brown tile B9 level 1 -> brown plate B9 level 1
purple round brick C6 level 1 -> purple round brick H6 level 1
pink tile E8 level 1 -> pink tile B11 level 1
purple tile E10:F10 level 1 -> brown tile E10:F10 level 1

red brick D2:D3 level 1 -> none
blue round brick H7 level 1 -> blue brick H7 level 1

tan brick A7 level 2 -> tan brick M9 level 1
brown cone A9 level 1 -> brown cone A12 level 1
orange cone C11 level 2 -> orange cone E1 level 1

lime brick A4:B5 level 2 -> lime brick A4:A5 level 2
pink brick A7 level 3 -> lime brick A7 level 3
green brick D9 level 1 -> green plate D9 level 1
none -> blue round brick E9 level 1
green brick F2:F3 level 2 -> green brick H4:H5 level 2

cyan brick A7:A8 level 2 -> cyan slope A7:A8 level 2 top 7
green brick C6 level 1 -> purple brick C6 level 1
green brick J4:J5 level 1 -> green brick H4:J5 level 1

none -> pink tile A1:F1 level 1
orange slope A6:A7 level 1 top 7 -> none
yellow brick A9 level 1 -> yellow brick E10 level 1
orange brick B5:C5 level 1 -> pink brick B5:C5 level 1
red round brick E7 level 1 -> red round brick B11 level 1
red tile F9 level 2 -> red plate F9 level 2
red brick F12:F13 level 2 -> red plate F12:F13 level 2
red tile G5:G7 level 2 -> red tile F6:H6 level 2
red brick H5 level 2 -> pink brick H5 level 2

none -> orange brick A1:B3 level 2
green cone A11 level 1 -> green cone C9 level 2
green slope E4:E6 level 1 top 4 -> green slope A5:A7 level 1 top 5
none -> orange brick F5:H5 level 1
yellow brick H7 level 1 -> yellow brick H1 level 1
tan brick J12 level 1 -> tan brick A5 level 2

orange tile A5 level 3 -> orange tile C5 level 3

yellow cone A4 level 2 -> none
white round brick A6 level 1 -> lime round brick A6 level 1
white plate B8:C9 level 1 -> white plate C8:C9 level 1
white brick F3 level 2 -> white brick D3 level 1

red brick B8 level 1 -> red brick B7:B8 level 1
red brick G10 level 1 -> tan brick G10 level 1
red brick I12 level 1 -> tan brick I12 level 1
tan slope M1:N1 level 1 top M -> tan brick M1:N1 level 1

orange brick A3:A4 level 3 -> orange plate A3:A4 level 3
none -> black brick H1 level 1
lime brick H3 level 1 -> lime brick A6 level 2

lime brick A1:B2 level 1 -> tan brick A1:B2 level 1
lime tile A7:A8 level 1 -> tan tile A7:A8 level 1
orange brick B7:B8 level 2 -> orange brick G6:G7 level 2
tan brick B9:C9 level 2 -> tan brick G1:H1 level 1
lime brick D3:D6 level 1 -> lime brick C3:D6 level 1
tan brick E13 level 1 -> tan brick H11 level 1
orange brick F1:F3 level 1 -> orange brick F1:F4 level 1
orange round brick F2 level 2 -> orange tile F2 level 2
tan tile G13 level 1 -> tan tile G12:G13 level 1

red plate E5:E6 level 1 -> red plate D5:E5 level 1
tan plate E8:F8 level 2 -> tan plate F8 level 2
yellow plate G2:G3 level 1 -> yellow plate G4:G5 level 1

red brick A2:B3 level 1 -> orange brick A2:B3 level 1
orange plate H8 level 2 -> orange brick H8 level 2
######
Begin with the first line of the records and reproduce each line as is, ending with the line that holds "none -> black brick H1 level 1".

brown tile B9 level 1 -> brown plate B9 level 1
purple round brick C6 level 1 -> purple round brick H6 level 1
pink tile E8 level 1 -> pink tile B11 level 1
purple tile E10:F10 level 1 -> brown tile E10:F10 level 1

red brick D2:D3 level 1 -> none
blue round brick H7 level 1 -> blue brick H7 level 1

tan brick A7 level 2 -> tan brick M9 level 1
brown cone A9 level 1 -> brown cone A12 level 1
orange cone C11 level 2 -> orange cone E1 level 1

lime brick A4:B5 level 2 -> lime brick A4:A5 level 2
pink brick A7 level 3 -> lime brick A7 level 3
green brick D9 level 1 -> green plate D9 level 1
none -> blue round brick E9 level 1
green brick F2:F3 level 2 -> green brick H4:H5 level 2

cyan brick A7:A8 level 2 -> cyan slope A7:A8 level 2 top 7
green brick C6 level 1 -> purple brick C6 level 1
green brick J4:J5 level 1 -> green brick H4:J5 level 1

none -> pink tile A1:F1 level 1
orange slope A6:A7 level 1 top 7 -> none
yellow brick A9 level 1 -> yellow brick E10 level 1
orange brick B5:C5 level 1 -> pink brick B5:C5 level 1
red round brick E7 level 1 -> red round brick B11 level 1
red tile F9 level 2 -> red plate F9 level 2
red brick F12:F13 level 2 -> red plate F12:F13 level 2
red tile G5:G7 level 2 -> red tile F6:H6 level 2
red brick H5 level 2 -> pink brick H5 level 2

none -> orange brick A1:B3 level 2
green cone A11 level 1 -> green cone C9 level 2
green slope E4:E6 level 1 top 4 -> green slope A5:A7 level 1 top 5
none -> orange brick F5:H5 level 1
yellow brick H7 level 1 -> yellow brick H1 level 1
tan brick J12 level 1 -> tan brick A5 level 2

orange tile A5 level 3 -> orange tile C5 level 3

yellow cone A4 level 2 -> none
white round brick A6 level 1 -> lime round brick A6 level 1
white plate B8:C9 level 1 -> white plate C8:C9 level 1
white brick F3 level 2 -> white brick D3 level 1

red brick B8 level 1 -> red brick B7:B8 level 1
red brick G10 level 1 -> tan brick G10 level 1
red brick I12 level 1 -> tan brick I12 level 1
tan slope M1:N1 level 1 top M -> tan brick M1:N1 level 1

orange brick A3:A4 level 3 -> orange plate A3:A4 level 3
none -> black brick H1 level 1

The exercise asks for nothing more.